[Supplied records]

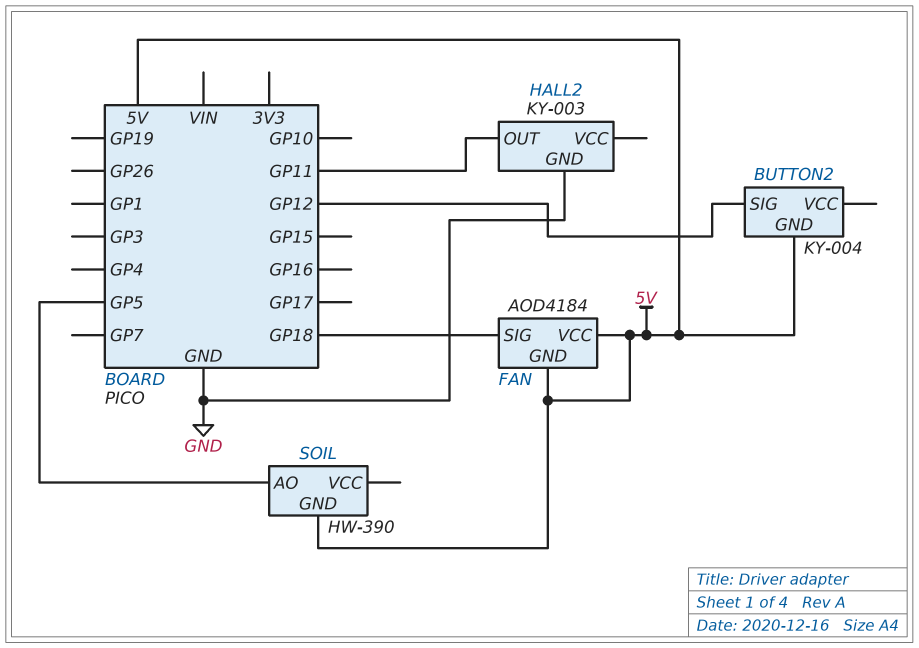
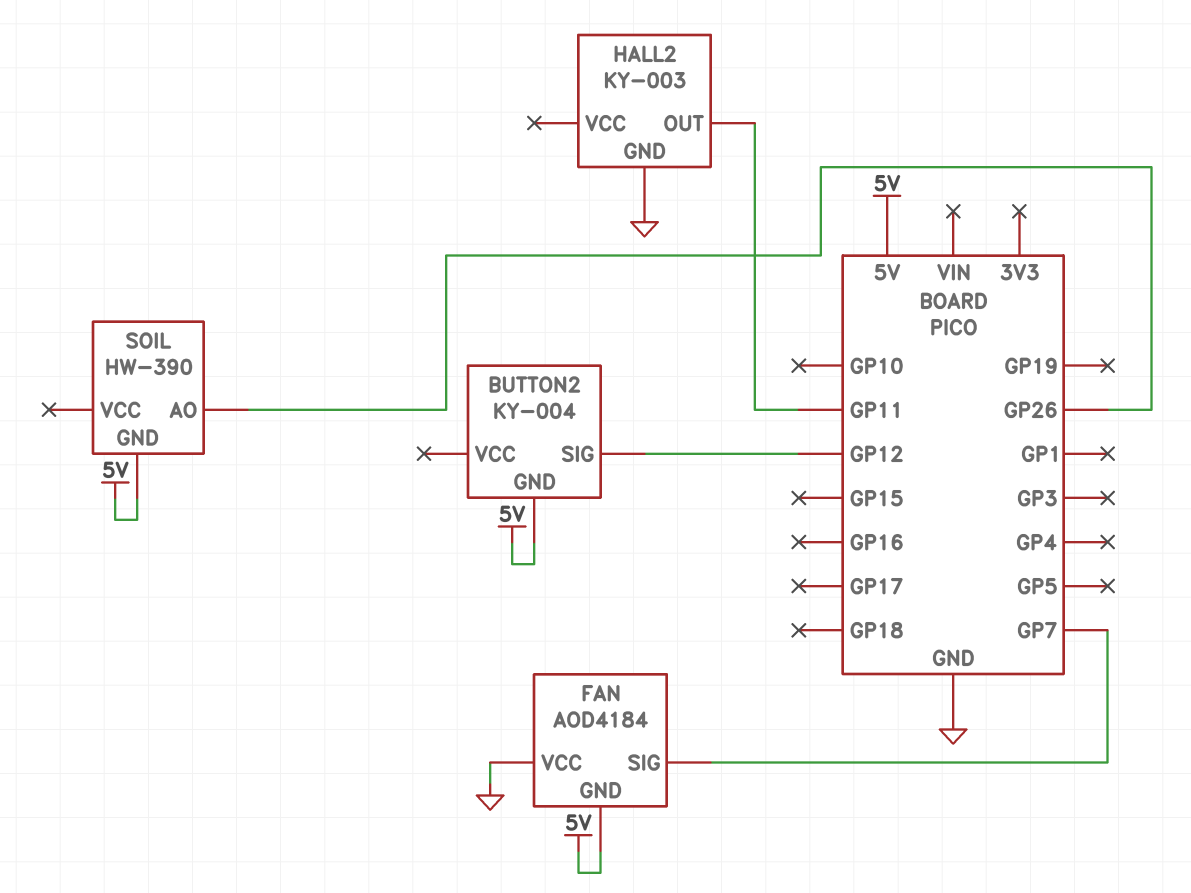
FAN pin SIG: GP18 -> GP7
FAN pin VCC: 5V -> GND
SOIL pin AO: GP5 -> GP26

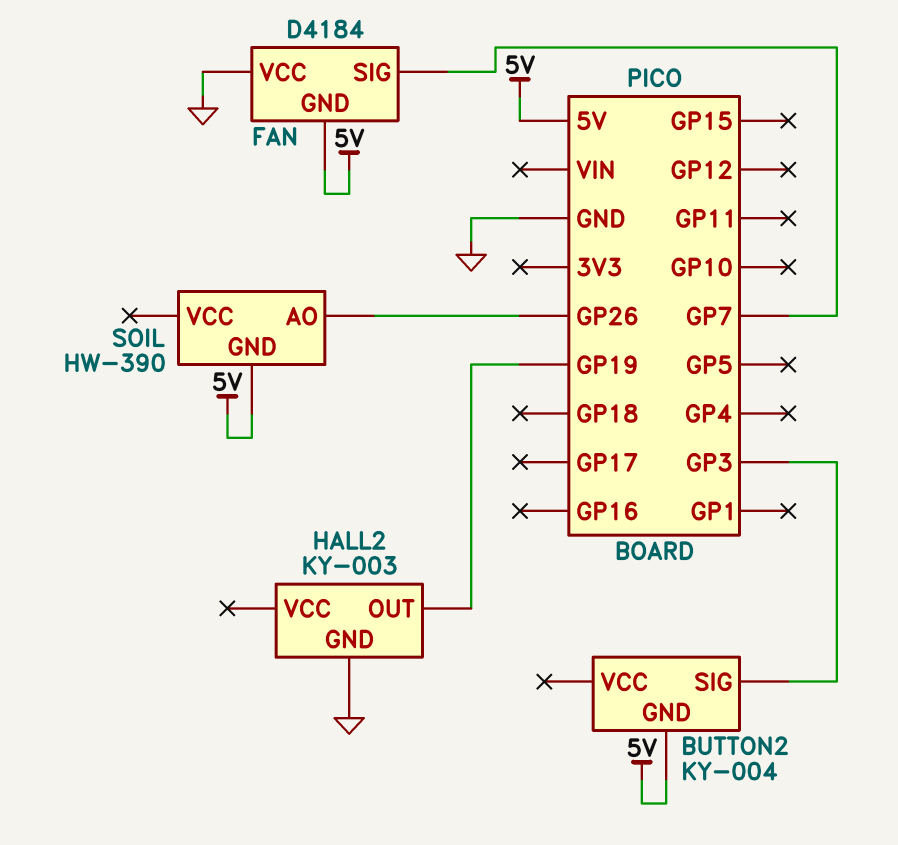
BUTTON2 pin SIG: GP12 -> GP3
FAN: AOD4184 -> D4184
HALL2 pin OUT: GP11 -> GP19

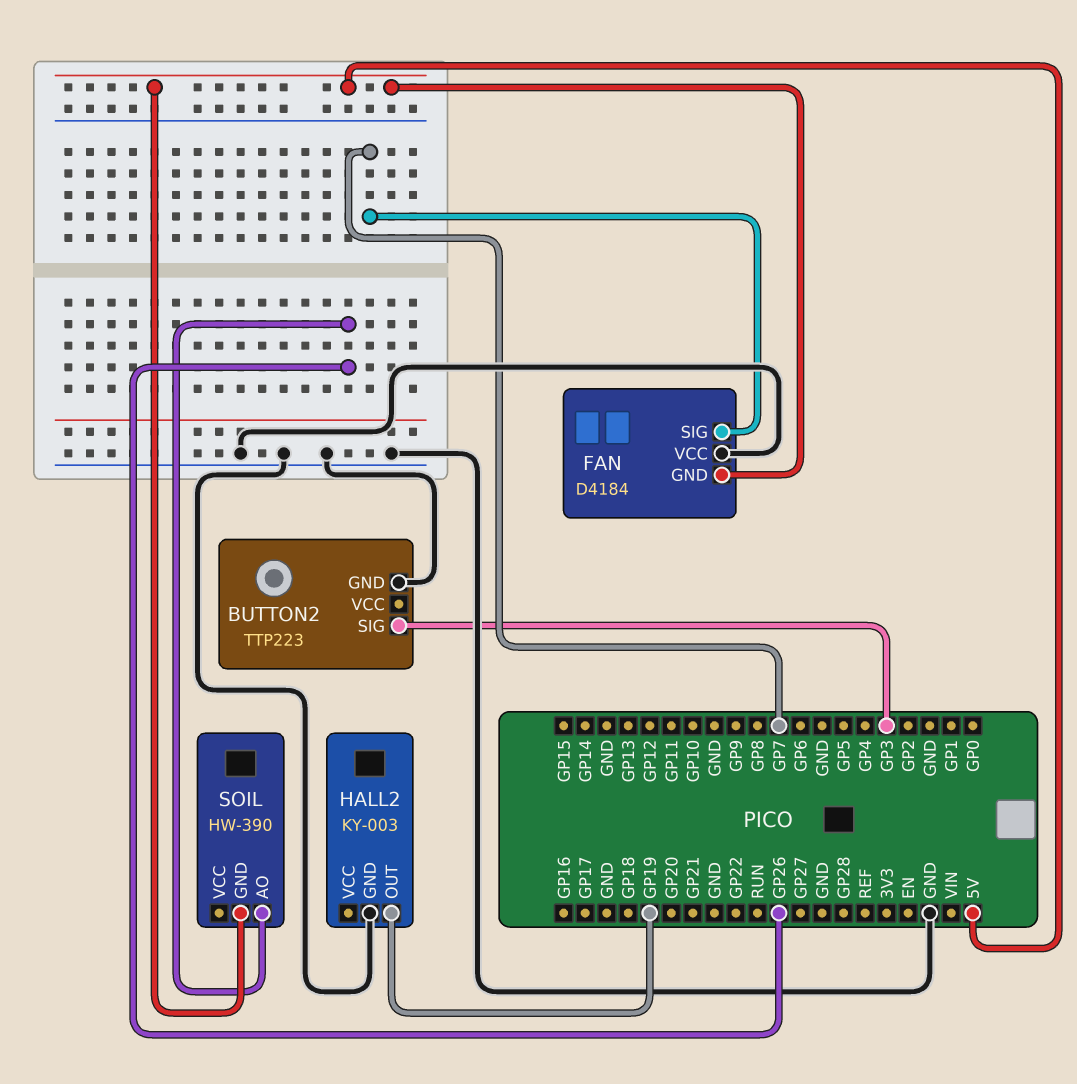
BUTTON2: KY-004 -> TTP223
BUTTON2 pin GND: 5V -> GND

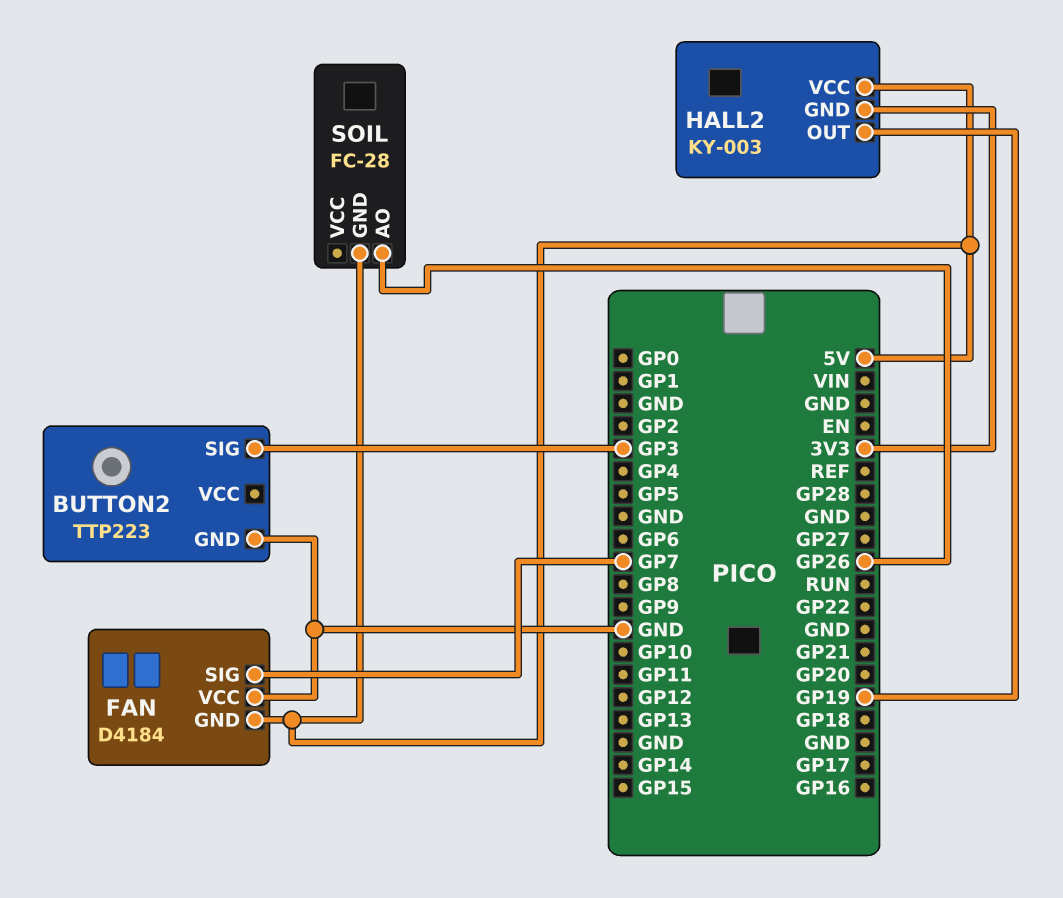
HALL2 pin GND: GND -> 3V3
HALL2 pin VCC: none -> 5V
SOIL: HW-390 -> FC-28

[/Supplied records]

## What the task requires
Each entry must be reproduced word for word, and any image among them left out.

## Solution for this exercise
FAN pin SIG: GP18 -> GP7
FAN pin VCC: 5V -> GND
SOIL pin AO: GP5 -> GP26

BUTTON2 pin SIG: GP12 -> GP3
FAN: AOD4184 -> D4184
HALL2 pin OUT: GP11 -> GP19

BUTTON2: KY-004 -> TTP223
BUTTON2 pin GND: 5V -> GND

HALL2 pin GND: GND -> 3V3
HALL2 pin VCC: none -> 5V
SOIL: HW-390 -> FC-28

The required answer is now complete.